**Aim of the task:** All of the entries need to be written out again, exactly as they are.

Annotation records

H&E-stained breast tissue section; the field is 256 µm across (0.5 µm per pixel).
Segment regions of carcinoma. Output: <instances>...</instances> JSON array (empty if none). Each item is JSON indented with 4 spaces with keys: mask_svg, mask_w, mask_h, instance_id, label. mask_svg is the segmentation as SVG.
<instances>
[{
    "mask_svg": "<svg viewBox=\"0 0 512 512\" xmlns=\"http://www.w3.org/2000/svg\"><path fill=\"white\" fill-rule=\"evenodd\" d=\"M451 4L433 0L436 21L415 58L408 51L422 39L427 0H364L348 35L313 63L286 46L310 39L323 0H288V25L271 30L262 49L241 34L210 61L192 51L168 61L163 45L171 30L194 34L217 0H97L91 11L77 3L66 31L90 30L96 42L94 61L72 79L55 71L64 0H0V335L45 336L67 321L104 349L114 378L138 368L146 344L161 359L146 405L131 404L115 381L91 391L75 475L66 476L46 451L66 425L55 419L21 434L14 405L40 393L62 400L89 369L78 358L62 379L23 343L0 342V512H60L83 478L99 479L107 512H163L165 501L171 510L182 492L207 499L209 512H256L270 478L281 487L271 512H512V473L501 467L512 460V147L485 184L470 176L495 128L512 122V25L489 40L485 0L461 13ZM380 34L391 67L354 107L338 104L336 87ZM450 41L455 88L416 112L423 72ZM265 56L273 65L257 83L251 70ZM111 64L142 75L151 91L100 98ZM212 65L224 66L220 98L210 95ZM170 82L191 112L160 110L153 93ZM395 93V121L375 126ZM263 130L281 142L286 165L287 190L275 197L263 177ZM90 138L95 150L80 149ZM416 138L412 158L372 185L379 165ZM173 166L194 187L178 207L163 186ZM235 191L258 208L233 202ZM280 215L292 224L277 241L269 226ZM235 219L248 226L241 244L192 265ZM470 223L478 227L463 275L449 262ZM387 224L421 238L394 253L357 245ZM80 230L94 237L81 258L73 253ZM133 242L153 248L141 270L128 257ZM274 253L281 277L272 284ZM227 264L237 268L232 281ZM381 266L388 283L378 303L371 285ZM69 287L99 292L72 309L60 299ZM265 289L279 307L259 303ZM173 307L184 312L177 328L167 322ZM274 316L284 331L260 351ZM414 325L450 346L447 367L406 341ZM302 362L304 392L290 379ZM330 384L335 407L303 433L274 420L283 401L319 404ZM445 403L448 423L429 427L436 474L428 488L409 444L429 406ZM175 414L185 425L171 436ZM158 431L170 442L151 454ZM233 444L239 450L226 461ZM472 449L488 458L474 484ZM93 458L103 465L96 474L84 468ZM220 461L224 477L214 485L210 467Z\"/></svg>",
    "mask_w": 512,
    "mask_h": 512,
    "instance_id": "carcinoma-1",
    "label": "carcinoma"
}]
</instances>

**Complete output:**
H&E-stained breast tissue section; the field is 256 µm across (0.5 µm per pixel).
Segment regions of carcinoma. Output: <instances>...</instances> JSON array (empty if none). Each item is JSON indented with 4 spaces with keys: mask_svg, mask_w, mask_h, instance_id, label. mask_svg is the segmentation as SVG.
<instances>
[{
    "mask_svg": "<svg viewBox=\"0 0 512 512\" xmlns=\"http://www.w3.org/2000/svg\"><path fill=\"white\" fill-rule=\"evenodd\" d=\"M451 4L433 0L436 21L415 58L408 51L422 39L427 0H364L348 35L313 63L286 46L310 39L323 0H288V25L271 30L262 49L241 34L210 61L192 51L168 61L163 45L171 30L194 34L217 0H97L91 11L77 3L66 31L90 30L96 42L94 61L72 79L55 71L64 0H0V335L45 336L67 321L104 349L114 378L138 368L146 344L161 359L146 405L131 404L115 381L91 391L75 475L66 476L46 451L66 425L55 419L21 434L14 405L40 393L62 400L89 369L78 358L62 379L23 343L0 342V512H60L83 478L99 479L107 512H163L165 501L171 510L182 492L207 499L209 512H256L270 478L281 487L271 512H512V473L501 467L512 460V147L485 184L470 176L495 128L512 122V25L489 40L485 0L461 13ZM380 34L391 67L354 107L338 104L336 87ZM450 41L455 88L416 112L423 72ZM265 56L273 65L257 83L251 70ZM111 64L142 75L151 91L100 98ZM212 65L224 66L220 98L210 95ZM170 82L191 112L160 110L153 93ZM395 93V121L375 126ZM263 130L281 142L286 165L287 190L275 197L263 177ZM90 138L95 150L80 149ZM416 138L412 158L372 185L379 165ZM173 166L194 187L178 207L163 186ZM235 191L258 208L233 202ZM280 215L292 224L277 241L269 226ZM235 219L248 226L241 244L192 265ZM470 223L478 227L463 275L449 262ZM387 224L421 238L394 253L357 245ZM80 230L94 237L81 258L73 253ZM133 242L153 248L141 270L128 257ZM274 253L281 277L272 284ZM227 264L237 268L232 281ZM381 266L388 283L378 303L371 285ZM69 287L99 292L72 309L60 299ZM265 289L279 307L259 303ZM173 307L184 312L177 328L167 322ZM274 316L284 331L260 351ZM414 325L450 346L447 367L406 341ZM302 362L304 392L290 379ZM330 384L335 407L303 433L274 420L283 401L319 404ZM445 403L448 423L429 427L436 474L428 488L409 444L429 406ZM175 414L185 425L171 436ZM158 431L170 442L151 454ZM233 444L239 450L226 461ZM472 449L488 458L474 484ZM93 458L103 465L96 474L84 468ZM220 461L224 477L214 485L210 467Z\"/></svg>",
    "mask_w": 512,
    "mask_h": 512,
    "instance_id": "carcinoma-1",
    "label": "carcinoma"
}]
</instances>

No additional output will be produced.